§ EXERCISE DETAILS
Leave out the pictures and output exactly the lines below from the one with "(339, 317) = (314, 230): black camera -> none" down to the one with "(247, 128) = (601, 207): none", both of them included.

§ RECORDS
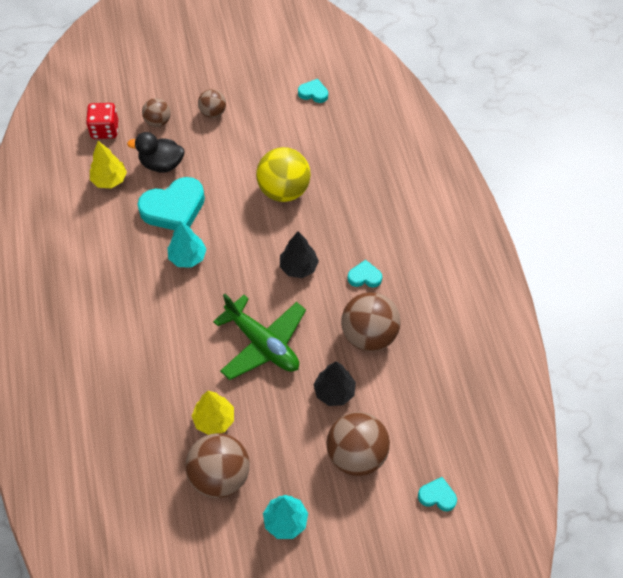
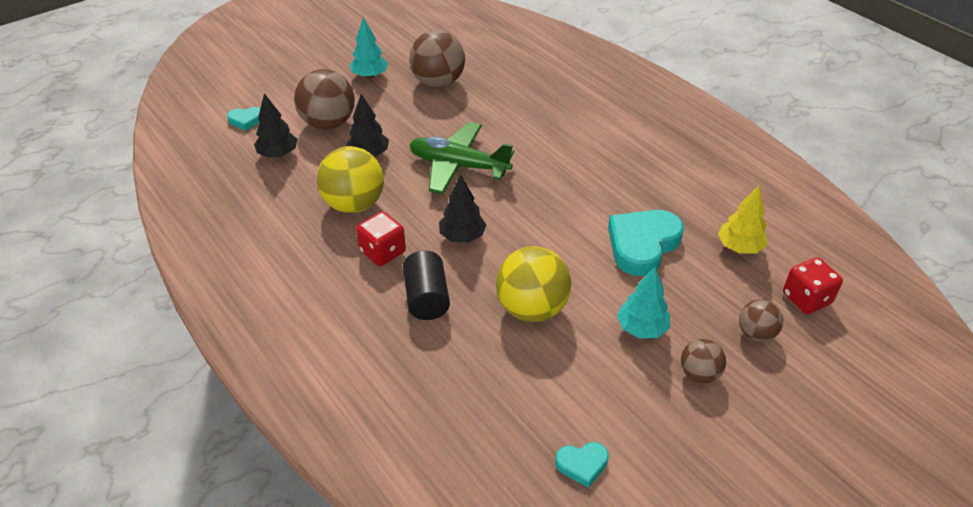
camera: 155 degrees right, 15 degrees down
(161, 164) = (700, 285): black duck -> none
(187, 257) = (587, 207): turquoise tree -> turquoise tree (641, 328)
(214, 420) = (466, 108): yellow tree -> none
(349, 225) = (427, 298): none -> black cylinder
(364, 277) = (382, 252): turquoise heart -> red dice
(369, 335) = (354, 204): brown ball -> yellow ball
(417, 428) = (278, 154): none -> black tree

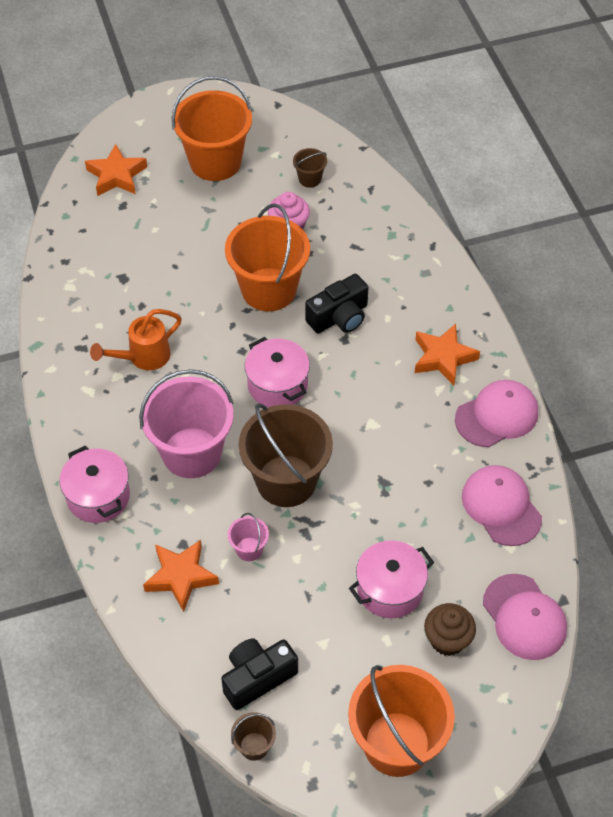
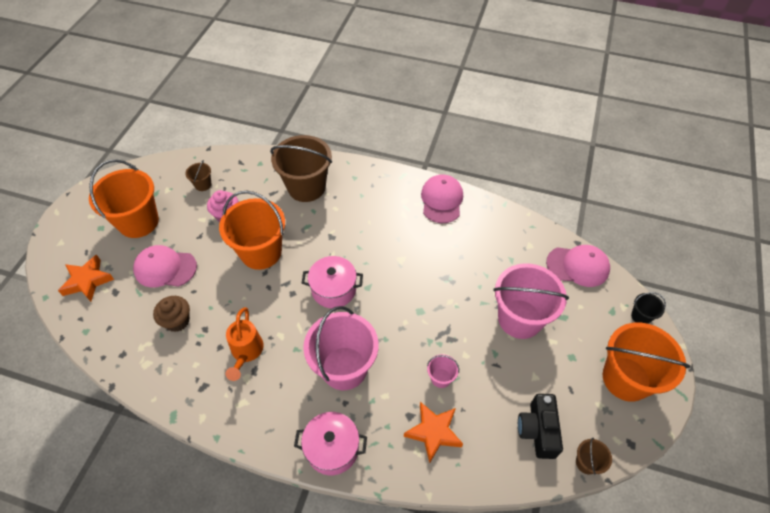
camera: 55 degrees left, 0 degrees up
(286, 481) = (406, 327): brown bucket -> brown bucket (306, 187)
(339, 317) = (314, 230): black camera -> none
(390, 589) = (520, 319): pink pot -> pink bucket
(443, 358) = (384, 200): orange star -> none
(447, 640) = (571, 311): brown cupcake -> brown cupcake (177, 321)
(501, 507) = (501, 234): pink cap -> pink cap (165, 268)
(505, 724) = (641, 316): none -> black bucket

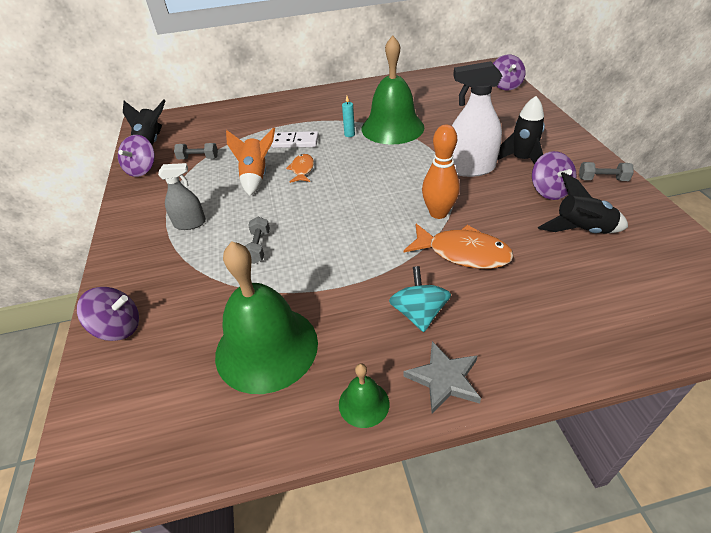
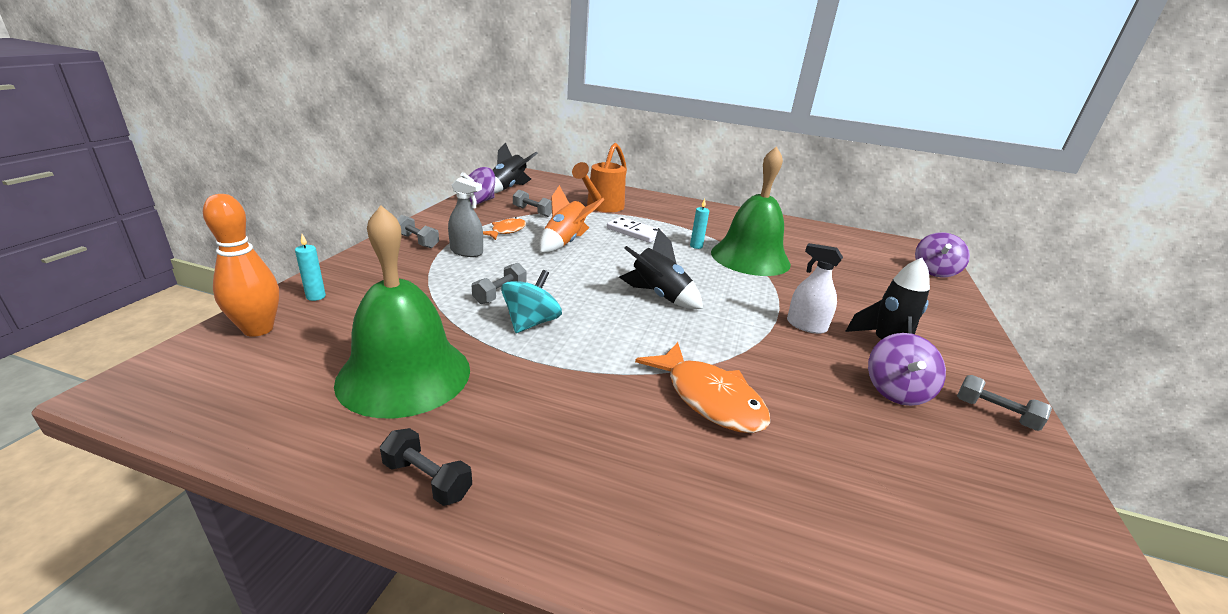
camera: 25 degrees right, 15 degrees down
(119, 327) = (316, 296): purple spinning top -> turquoise candle
(137, 234) = (417, 241): none -> grey dumbbell
(247, 128) = (601, 207): none -> orange watering can
(302, 169) = (615, 254): orange fish -> orange fish (506, 231)
(364, 403) = (427, 479): green bell -> black dumbbell
(418, 313) = (589, 428): turquoise spinning top -> turquoise spinning top (531, 323)
(438, 213) = (720, 348): orange bowling pin -> orange bowling pin (258, 329)
(444, 379) = (541, 511): grey star -> none
(470, 168) = (806, 325): white spray bottle -> white spray bottle, size x0.60
(581, 230) = (904, 453): black rocket -> black rocket (659, 296)

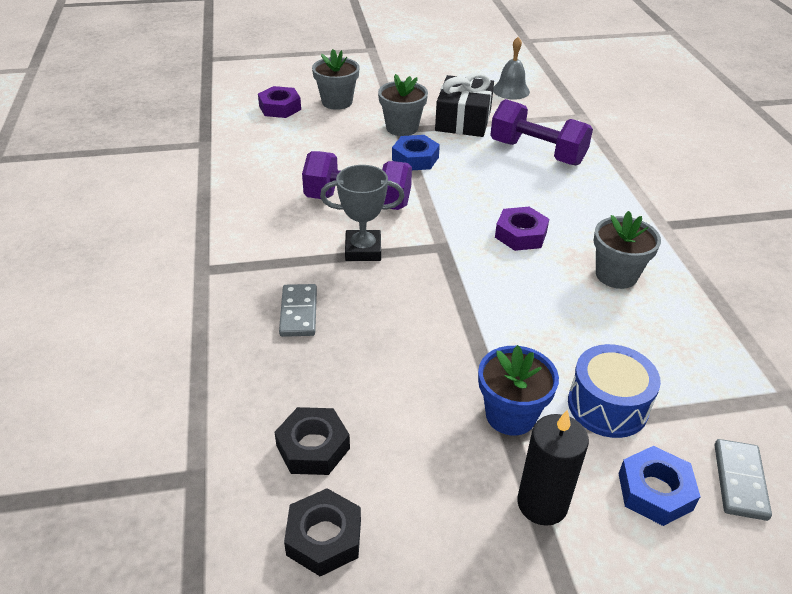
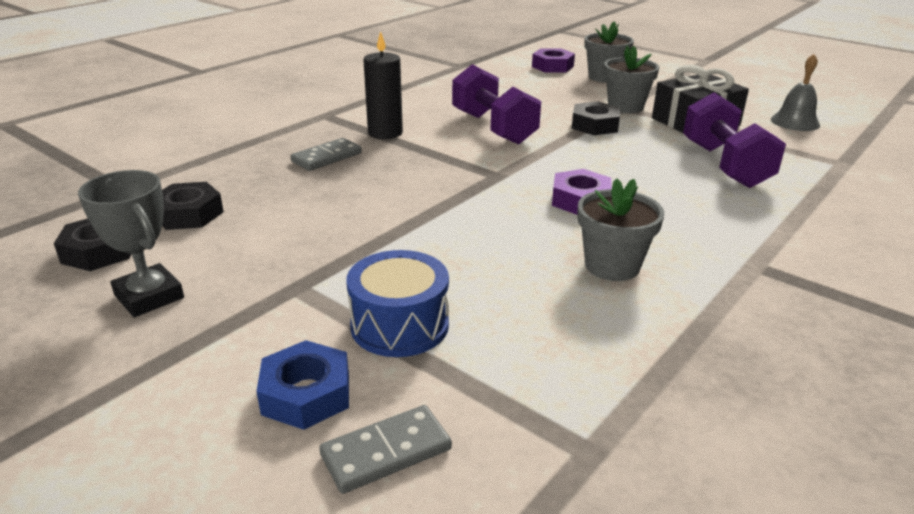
camera: 50 degrees right, 10 degrees down
(363, 250) = (437, 151): grey trophy -> grey trophy (149, 296)
(415, 158) = (595, 125): blue nut -> black nut
(510, 415) = (321, 279): blue flower pot -> none
(542, 504) = (224, 332): black candle -> black candle (385, 133)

§ WORKED SOLUTION
(339, 317) = (314, 230): black camera -> none
(390, 589) = (520, 319): pink pot -> pink bucket
(443, 358) = (384, 200): orange star -> none
(447, 640) = (571, 311): brown cupcake -> brown cupcake (177, 321)
(501, 507) = (501, 234): pink cap -> pink cap (165, 268)
(505, 724) = (641, 316): none -> black bucket

camera: 25 degrees right, 15 degrees down
(119, 327) = (316, 296): purple spinning top -> turquoise candle
(137, 234) = (417, 241): none -> grey dumbbell
(247, 128) = (601, 207): none -> orange watering can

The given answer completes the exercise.